== Work to be completed ==
I would like every record reproduced exactly, with the pictures left out.
** Opening Input records block **
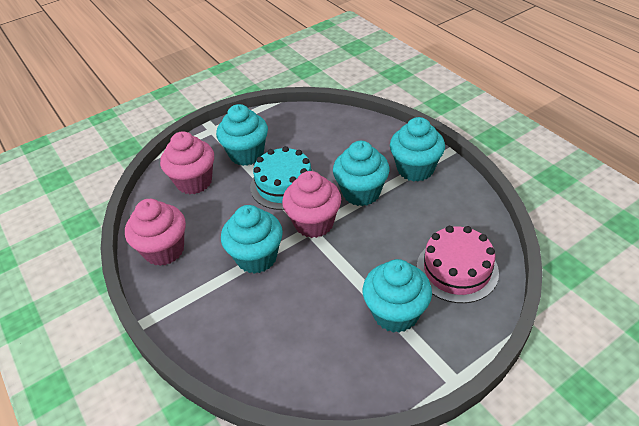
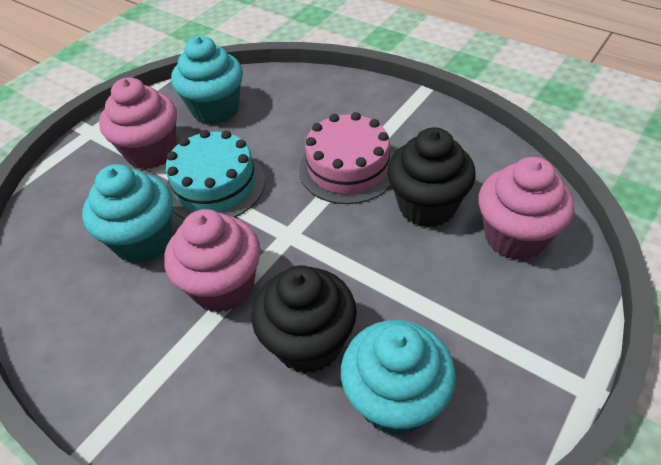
black cupcake: 0 -> 2
turquoise cupcake: 5 -> 3

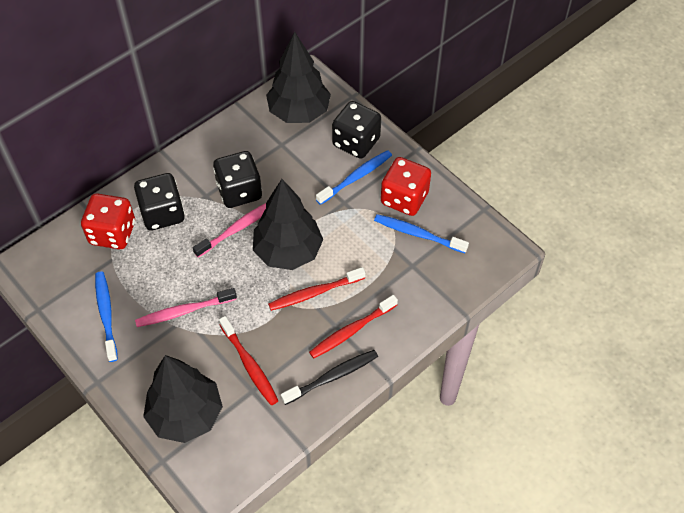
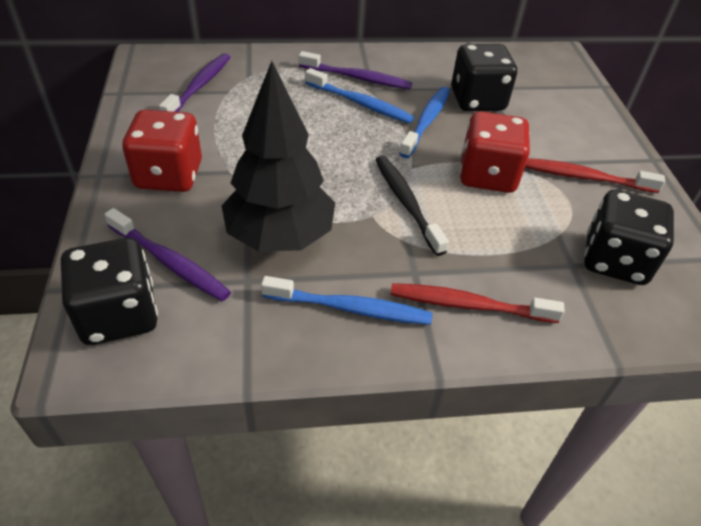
black tree: 3 -> 1
pink toothbrush: 2 -> 0
purple toothbrush: 0 -> 3
red toothbrush: 3 -> 2

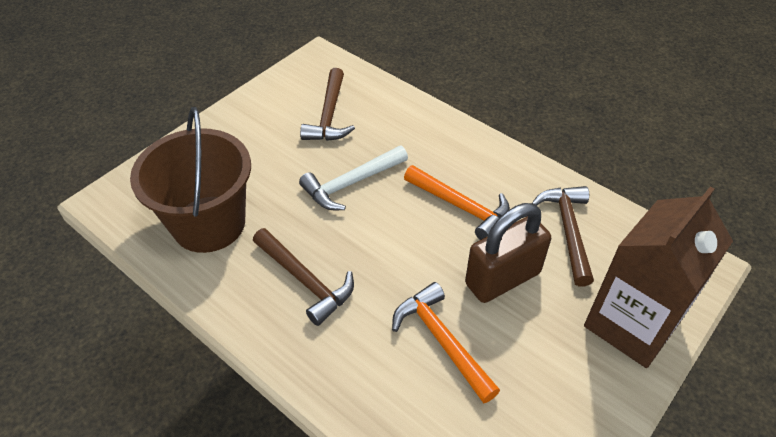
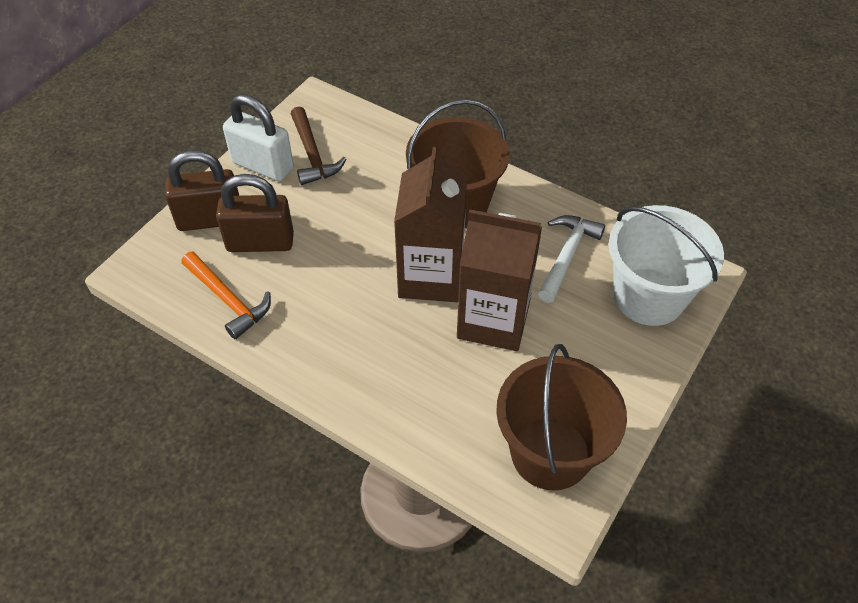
brown bucket: 1 -> 2
brown carton: 1 -> 2
brown hammer: 3 -> 1
brown padlock: 1 -> 2
orange hammer: 2 -> 1
white bucket: 0 -> 1
white padlock: 0 -> 1

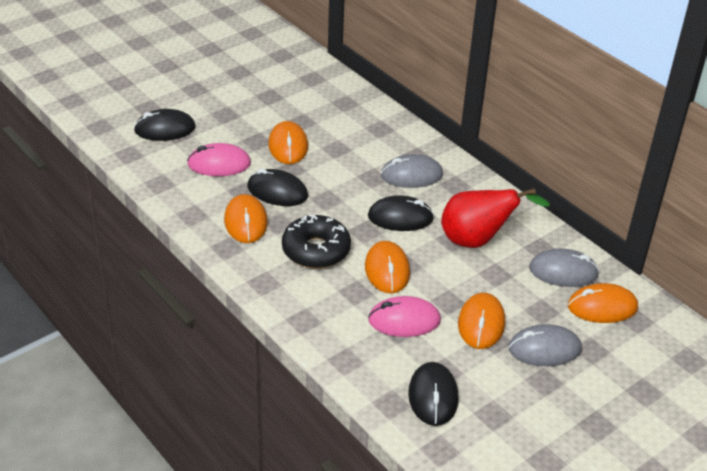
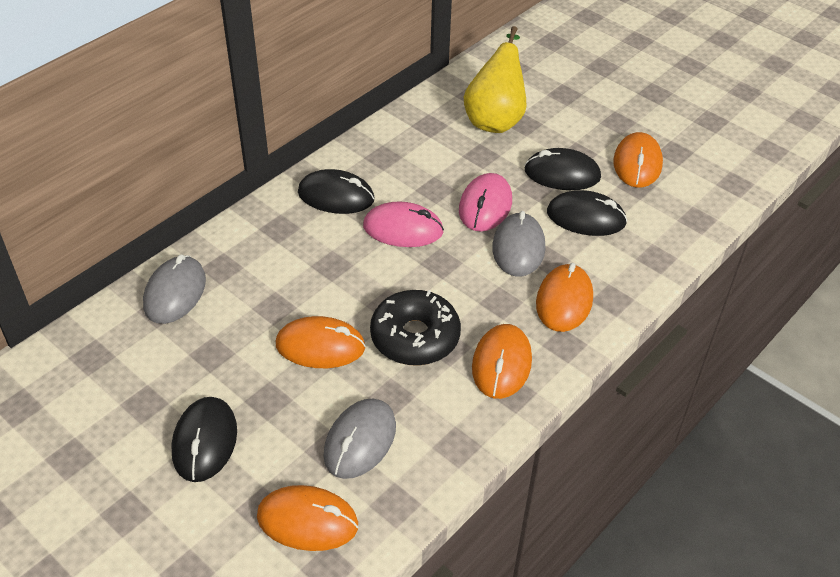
red pear: 1 -> 0
yellow pear: 0 -> 1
** Closing Input records block **
== Exercise answer ==
black cupcake: 0 -> 2
turquoise cupcake: 5 -> 3

black tree: 3 -> 1
pink toothbrush: 2 -> 0
purple toothbrush: 0 -> 3
red toothbrush: 3 -> 2

brown bucket: 1 -> 2
brown carton: 1 -> 2
brown hammer: 3 -> 1
brown padlock: 1 -> 2
orange hammer: 2 -> 1
white bucket: 0 -> 1
white padlock: 0 -> 1

red pear: 1 -> 0
yellow pear: 0 -> 1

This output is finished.